# WORK REQUIRED
Would you repeat the entries below word for word and omit the pictures?

(Object state comparisons)
------------------------

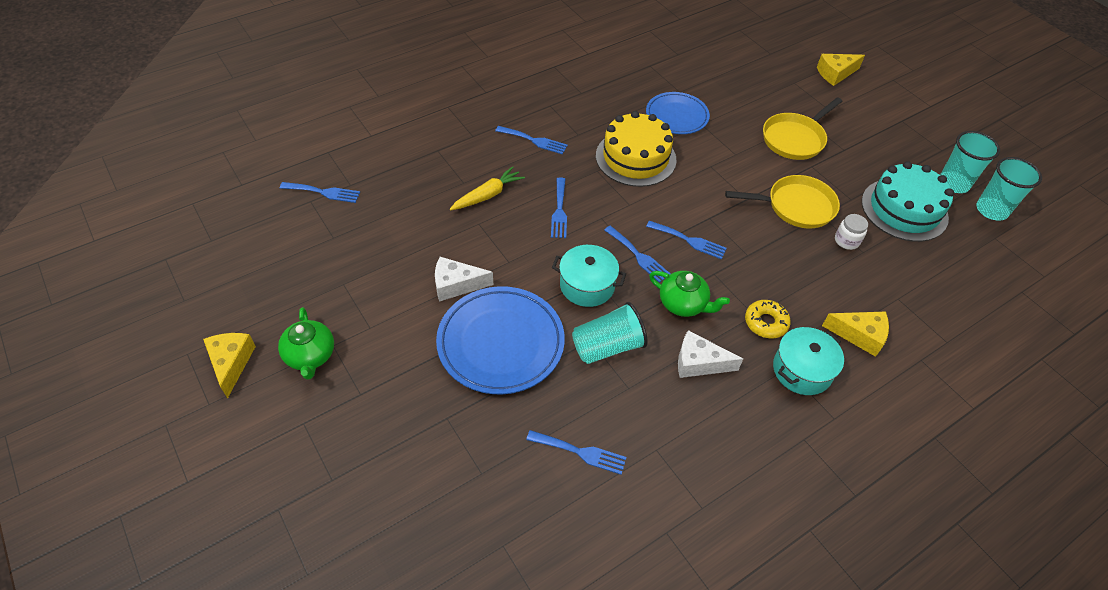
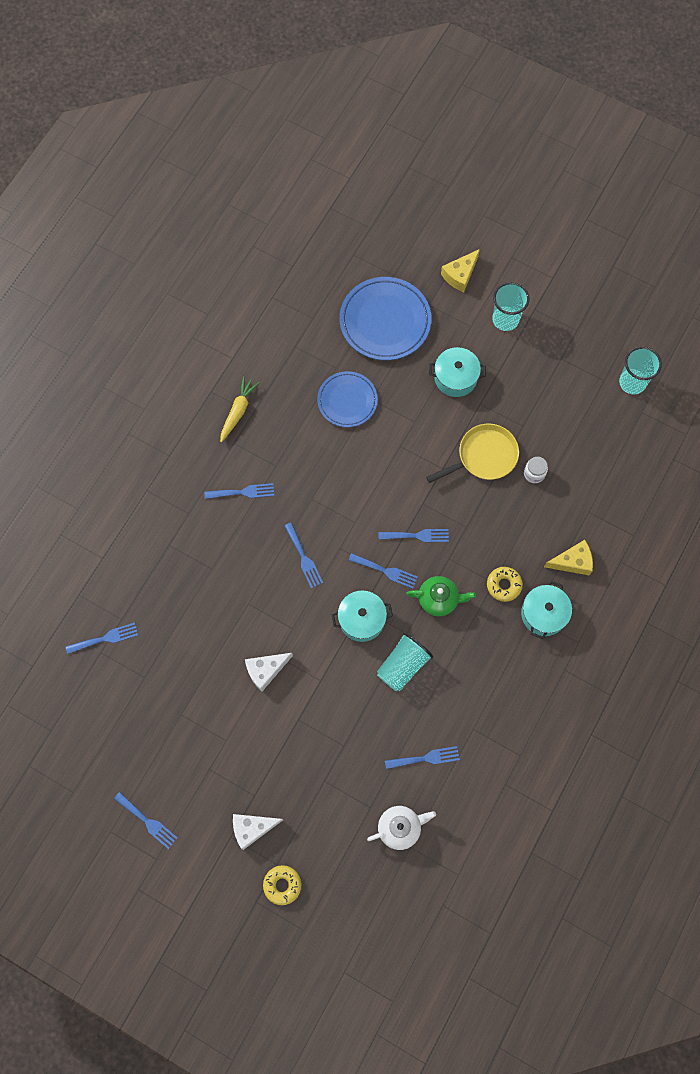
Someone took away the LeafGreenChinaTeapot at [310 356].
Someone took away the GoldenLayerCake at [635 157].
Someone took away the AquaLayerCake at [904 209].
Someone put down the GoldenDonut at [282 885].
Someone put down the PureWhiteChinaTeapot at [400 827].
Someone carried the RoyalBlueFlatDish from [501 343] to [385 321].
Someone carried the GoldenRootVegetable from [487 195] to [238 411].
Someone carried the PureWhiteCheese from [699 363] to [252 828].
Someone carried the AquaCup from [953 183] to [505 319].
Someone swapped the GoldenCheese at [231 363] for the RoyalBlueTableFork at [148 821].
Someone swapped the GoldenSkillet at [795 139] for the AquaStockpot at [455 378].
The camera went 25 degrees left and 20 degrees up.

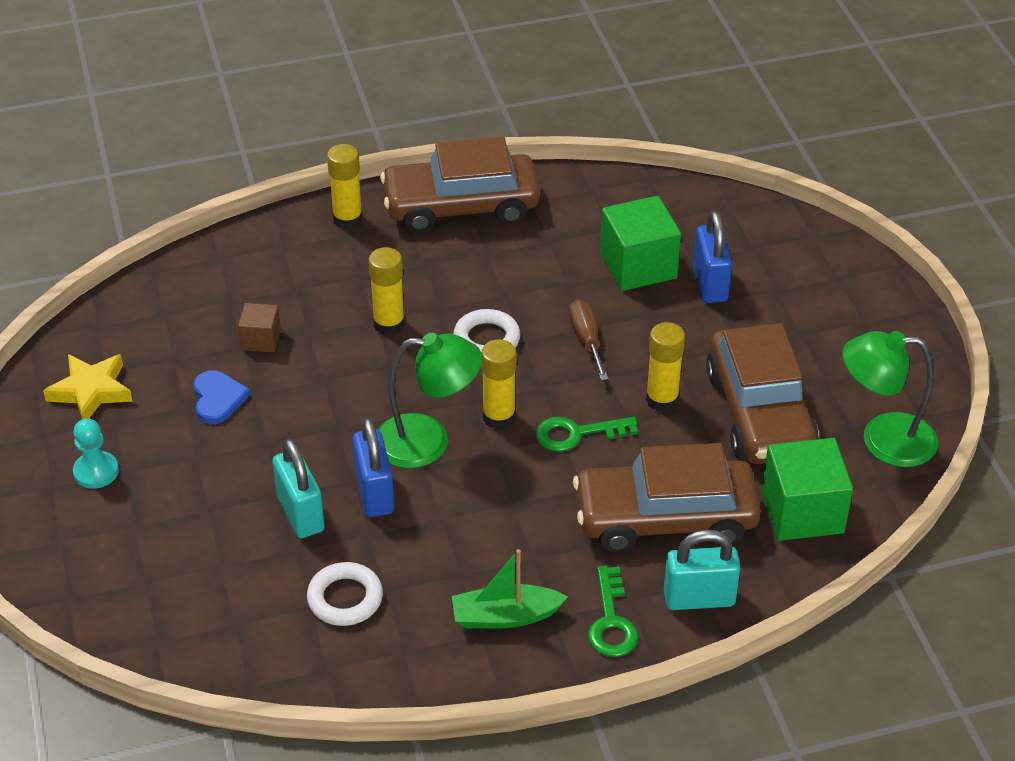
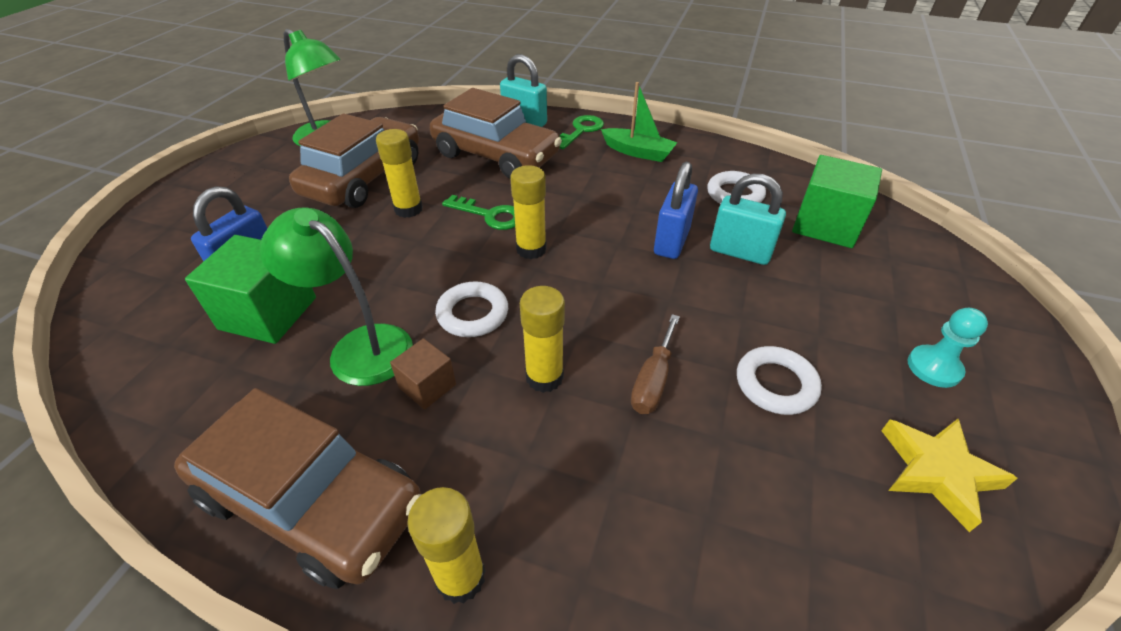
Someone carried the BrownSolidCube from [261 339] to [427 386].
Someone carried the LeafGreenReadingLamp from [428 441] to [360 346].
Someone carried the BrownFlatScrewdriver from [586 340] to [653 380].
Someone carried the LeafGreenSolidCube from [802 511] to [826 225].
Someone swapped the RoyalBlueHeart at [218 398] for the PureWhiteRing at [775 384].
Someone rotated the AquaLock at [301 513] by 75 degrees counterclockwise.
The camera went 145 degrees left and 0 degrees up.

------------------------

# COMPLETED TASK
Someone took away the LeafGreenChinaTeapot at [310 356].
Someone took away the GoldenLayerCake at [635 157].
Someone took away the AquaLayerCake at [904 209].
Someone put down the GoldenDonut at [282 885].
Someone put down the PureWhiteChinaTeapot at [400 827].
Someone carried the RoyalBlueFlatDish from [501 343] to [385 321].
Someone carried the GoldenRootVegetable from [487 195] to [238 411].
Someone carried the PureWhiteCheese from [699 363] to [252 828].
Someone carried the AquaCup from [953 183] to [505 319].
Someone swapped the GoldenCheese at [231 363] for the RoyalBlueTableFork at [148 821].
Someone swapped the GoldenSkillet at [795 139] for the AquaStockpot at [455 378].
The camera went 25 degrees left and 20 degrees up.

Someone carried the BrownSolidCube from [261 339] to [427 386].
Someone carried the LeafGreenReadingLamp from [428 441] to [360 346].
Someone carried the BrownFlatScrewdriver from [586 340] to [653 380].
Someone carried the LeafGreenSolidCube from [802 511] to [826 225].
Someone swapped the RoyalBlueHeart at [218 398] for the PureWhiteRing at [775 384].
Someone rotated the AquaLock at [301 513] by 75 degrees counterclockwise.
The camera went 145 degrees left and 0 degrees up.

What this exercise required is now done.